> _Data section_:
##########
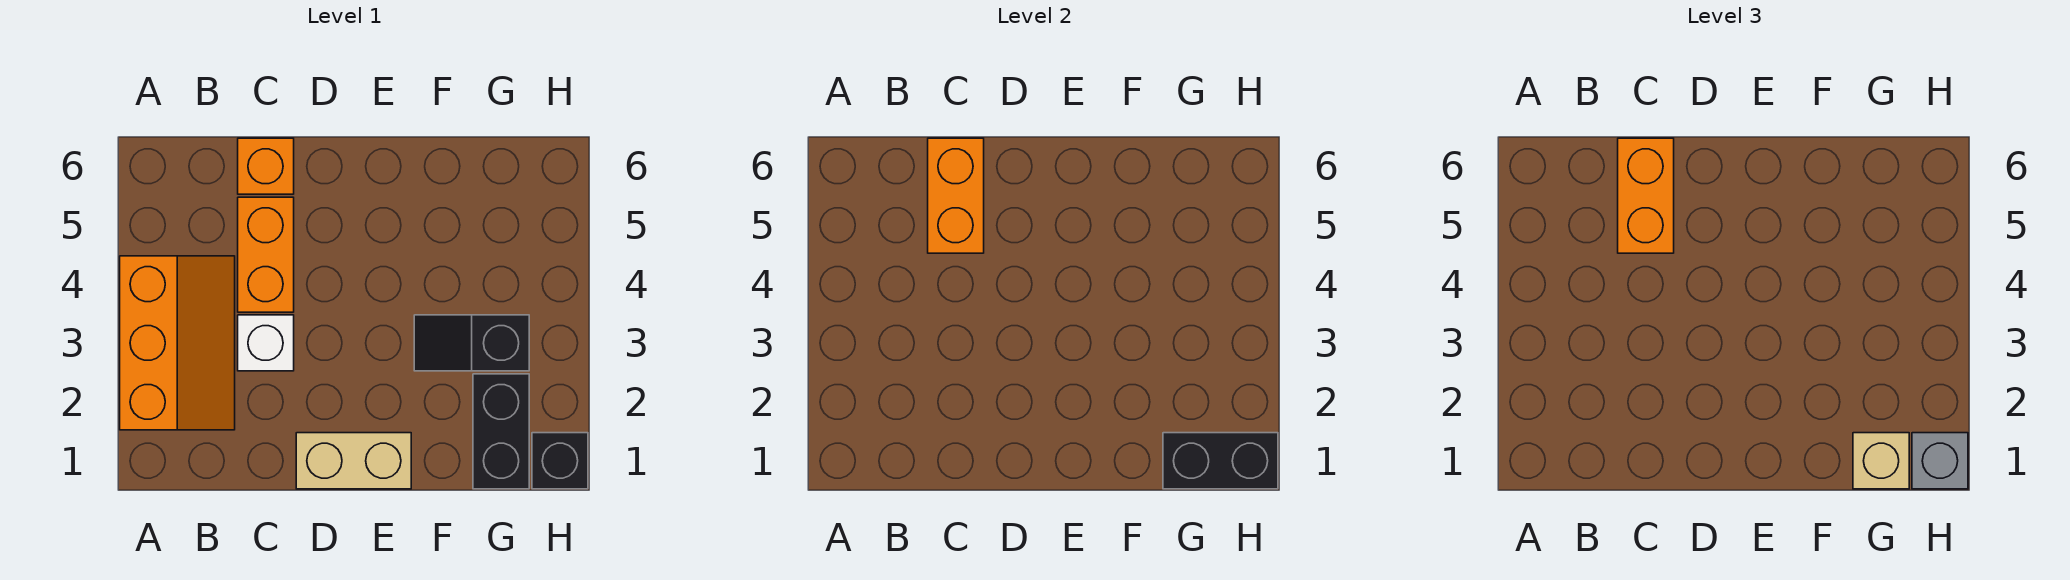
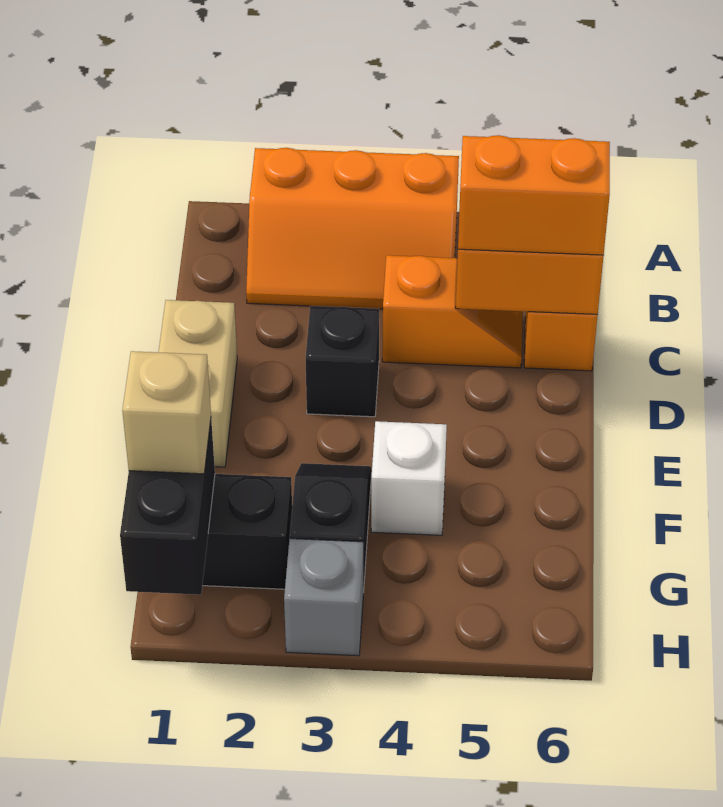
white brick C3 level 1 -> white brick F4 level 1
orange brick C4:C5 level 1 -> orange slope C4:C5 level 1 top 4
black brick H1 level 1 -> black brick D3 level 1
grey brick H1 level 3 -> grey brick H3 level 1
##########
> _The task_: Please reproduce each line of the listing above exactly, skipping pictures.

> _Response below_:
white brick C3 level 1 -> white brick F4 level 1
orange brick C4:C5 level 1 -> orange slope C4:C5 level 1 top 4
black brick H1 level 1 -> black brick D3 level 1
grey brick H1 level 3 -> grey brick H3 level 1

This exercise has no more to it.